Task objective:
Please copy every record exactly as it is written.

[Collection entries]
★ ★ ★ ★ ★ ★ ★

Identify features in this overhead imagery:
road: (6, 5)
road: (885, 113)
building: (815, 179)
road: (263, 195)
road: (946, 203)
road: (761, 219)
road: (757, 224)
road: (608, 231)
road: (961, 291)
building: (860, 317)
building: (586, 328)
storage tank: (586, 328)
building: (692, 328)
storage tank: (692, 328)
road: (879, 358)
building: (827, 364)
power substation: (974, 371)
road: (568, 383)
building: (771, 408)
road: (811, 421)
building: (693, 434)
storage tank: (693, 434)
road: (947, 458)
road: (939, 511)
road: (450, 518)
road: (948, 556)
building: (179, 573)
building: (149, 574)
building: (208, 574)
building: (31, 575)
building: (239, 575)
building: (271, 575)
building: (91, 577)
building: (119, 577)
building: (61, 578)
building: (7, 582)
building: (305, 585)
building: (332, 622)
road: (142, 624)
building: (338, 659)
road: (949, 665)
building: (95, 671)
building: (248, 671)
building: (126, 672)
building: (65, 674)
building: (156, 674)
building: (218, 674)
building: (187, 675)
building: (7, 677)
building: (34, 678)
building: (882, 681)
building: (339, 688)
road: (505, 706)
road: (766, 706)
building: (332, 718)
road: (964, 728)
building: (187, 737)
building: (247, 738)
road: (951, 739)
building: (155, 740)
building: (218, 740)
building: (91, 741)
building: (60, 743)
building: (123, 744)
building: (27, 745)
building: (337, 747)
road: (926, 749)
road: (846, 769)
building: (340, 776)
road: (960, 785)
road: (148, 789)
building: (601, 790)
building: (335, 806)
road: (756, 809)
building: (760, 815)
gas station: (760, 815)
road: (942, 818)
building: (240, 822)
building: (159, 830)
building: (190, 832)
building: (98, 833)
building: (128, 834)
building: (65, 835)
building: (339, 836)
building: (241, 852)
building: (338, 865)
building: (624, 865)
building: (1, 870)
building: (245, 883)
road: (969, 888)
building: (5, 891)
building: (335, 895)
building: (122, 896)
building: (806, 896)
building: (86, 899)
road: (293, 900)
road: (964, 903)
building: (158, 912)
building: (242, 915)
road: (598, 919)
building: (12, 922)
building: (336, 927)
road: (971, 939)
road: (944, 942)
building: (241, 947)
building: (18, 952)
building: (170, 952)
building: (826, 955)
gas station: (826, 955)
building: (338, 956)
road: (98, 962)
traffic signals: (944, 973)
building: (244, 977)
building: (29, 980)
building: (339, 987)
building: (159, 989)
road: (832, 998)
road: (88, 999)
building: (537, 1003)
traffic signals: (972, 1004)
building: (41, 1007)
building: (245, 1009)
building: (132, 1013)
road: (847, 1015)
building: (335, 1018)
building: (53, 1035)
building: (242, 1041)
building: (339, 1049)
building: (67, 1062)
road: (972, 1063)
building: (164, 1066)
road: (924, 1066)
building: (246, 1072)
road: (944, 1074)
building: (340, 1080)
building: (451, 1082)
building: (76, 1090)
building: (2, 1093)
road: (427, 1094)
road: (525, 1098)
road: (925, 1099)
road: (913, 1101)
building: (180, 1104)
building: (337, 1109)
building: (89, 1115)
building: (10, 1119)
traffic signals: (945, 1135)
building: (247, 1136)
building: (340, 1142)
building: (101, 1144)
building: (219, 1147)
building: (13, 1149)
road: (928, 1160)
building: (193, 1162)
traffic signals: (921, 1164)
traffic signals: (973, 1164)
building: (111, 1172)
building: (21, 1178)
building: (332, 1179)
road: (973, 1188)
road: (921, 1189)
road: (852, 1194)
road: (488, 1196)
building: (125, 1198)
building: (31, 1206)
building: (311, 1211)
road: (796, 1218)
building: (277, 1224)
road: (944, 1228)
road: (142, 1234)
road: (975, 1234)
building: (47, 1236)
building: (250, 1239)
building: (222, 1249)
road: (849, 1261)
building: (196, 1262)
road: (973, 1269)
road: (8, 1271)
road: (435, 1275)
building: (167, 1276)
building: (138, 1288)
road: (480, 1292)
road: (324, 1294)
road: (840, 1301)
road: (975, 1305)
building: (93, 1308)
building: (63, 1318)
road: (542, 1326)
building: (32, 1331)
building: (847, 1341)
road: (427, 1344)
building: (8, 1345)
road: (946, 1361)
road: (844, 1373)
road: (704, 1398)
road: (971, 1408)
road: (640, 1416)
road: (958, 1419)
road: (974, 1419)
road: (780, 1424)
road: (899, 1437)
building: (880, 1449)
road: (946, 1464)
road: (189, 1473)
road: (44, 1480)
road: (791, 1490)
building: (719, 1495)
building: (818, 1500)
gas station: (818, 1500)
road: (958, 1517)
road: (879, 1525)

★ ★ ★ ★ ★ ★ ★

Response below:
Identify features in this overhead imagery:
road: (6, 5)
road: (885, 113)
building: (815, 179)
road: (263, 195)
road: (946, 203)
road: (761, 219)
road: (757, 224)
road: (608, 231)
road: (961, 291)
building: (860, 317)
building: (586, 328)
storage tank: (586, 328)
building: (692, 328)
storage tank: (692, 328)
road: (879, 358)
building: (827, 364)
power substation: (974, 371)
road: (568, 383)
building: (771, 408)
road: (811, 421)
building: (693, 434)
storage tank: (693, 434)
road: (947, 458)
road: (939, 511)
road: (450, 518)
road: (948, 556)
building: (179, 573)
building: (149, 574)
building: (208, 574)
building: (31, 575)
building: (239, 575)
building: (271, 575)
building: (91, 577)
building: (119, 577)
building: (61, 578)
building: (7, 582)
building: (305, 585)
building: (332, 622)
road: (142, 624)
building: (338, 659)
road: (949, 665)
building: (95, 671)
building: (248, 671)
building: (126, 672)
building: (65, 674)
building: (156, 674)
building: (218, 674)
building: (187, 675)
building: (7, 677)
building: (34, 678)
building: (882, 681)
building: (339, 688)
road: (505, 706)
road: (766, 706)
building: (332, 718)
road: (964, 728)
building: (187, 737)
building: (247, 738)
road: (951, 739)
building: (155, 740)
building: (218, 740)
building: (91, 741)
building: (60, 743)
building: (123, 744)
building: (27, 745)
building: (337, 747)
road: (926, 749)
road: (846, 769)
building: (340, 776)
road: (960, 785)
road: (148, 789)
building: (601, 790)
building: (335, 806)
road: (756, 809)
building: (760, 815)
gas station: (760, 815)
road: (942, 818)
building: (240, 822)
building: (159, 830)
building: (190, 832)
building: (98, 833)
building: (128, 834)
building: (65, 835)
building: (339, 836)
building: (241, 852)
building: (338, 865)
building: (624, 865)
building: (1, 870)
building: (245, 883)
road: (969, 888)
building: (5, 891)
building: (335, 895)
building: (122, 896)
building: (806, 896)
building: (86, 899)
road: (293, 900)
road: (964, 903)
building: (158, 912)
building: (242, 915)
road: (598, 919)
building: (12, 922)
building: (336, 927)
road: (971, 939)
road: (944, 942)
building: (241, 947)
building: (18, 952)
building: (170, 952)
building: (826, 955)
gas station: (826, 955)
building: (338, 956)
road: (98, 962)
traffic signals: (944, 973)
building: (244, 977)
building: (29, 980)
building: (339, 987)
building: (159, 989)
road: (832, 998)
road: (88, 999)
building: (537, 1003)
traffic signals: (972, 1004)
building: (41, 1007)
building: (245, 1009)
building: (132, 1013)
road: (847, 1015)
building: (335, 1018)
building: (53, 1035)
building: (242, 1041)
building: (339, 1049)
building: (67, 1062)
road: (972, 1063)
building: (164, 1066)
road: (924, 1066)
building: (246, 1072)
road: (944, 1074)
building: (340, 1080)
building: (451, 1082)
building: (76, 1090)
building: (2, 1093)
road: (427, 1094)
road: (525, 1098)
road: (925, 1099)
road: (913, 1101)
building: (180, 1104)
building: (337, 1109)
building: (89, 1115)
building: (10, 1119)
traffic signals: (945, 1135)
building: (247, 1136)
building: (340, 1142)
building: (101, 1144)
building: (219, 1147)
building: (13, 1149)
road: (928, 1160)
building: (193, 1162)
traffic signals: (921, 1164)
traffic signals: (973, 1164)
building: (111, 1172)
building: (21, 1178)
building: (332, 1179)
road: (973, 1188)
road: (921, 1189)
road: (852, 1194)
road: (488, 1196)
building: (125, 1198)
building: (31, 1206)
building: (311, 1211)
road: (796, 1218)
building: (277, 1224)
road: (944, 1228)
road: (142, 1234)
road: (975, 1234)
building: (47, 1236)
building: (250, 1239)
building: (222, 1249)
road: (849, 1261)
building: (196, 1262)
road: (973, 1269)
road: (8, 1271)
road: (435, 1275)
building: (167, 1276)
building: (138, 1288)
road: (480, 1292)
road: (324, 1294)
road: (840, 1301)
road: (975, 1305)
building: (93, 1308)
building: (63, 1318)
road: (542, 1326)
building: (32, 1331)
building: (847, 1341)
road: (427, 1344)
building: (8, 1345)
road: (946, 1361)
road: (844, 1373)
road: (704, 1398)
road: (971, 1408)
road: (640, 1416)
road: (958, 1419)
road: (974, 1419)
road: (780, 1424)
road: (899, 1437)
building: (880, 1449)
road: (946, 1464)
road: (189, 1473)
road: (44, 1480)
road: (791, 1490)
building: (719, 1495)
building: (818, 1500)
gas station: (818, 1500)
road: (958, 1517)
road: (879, 1525)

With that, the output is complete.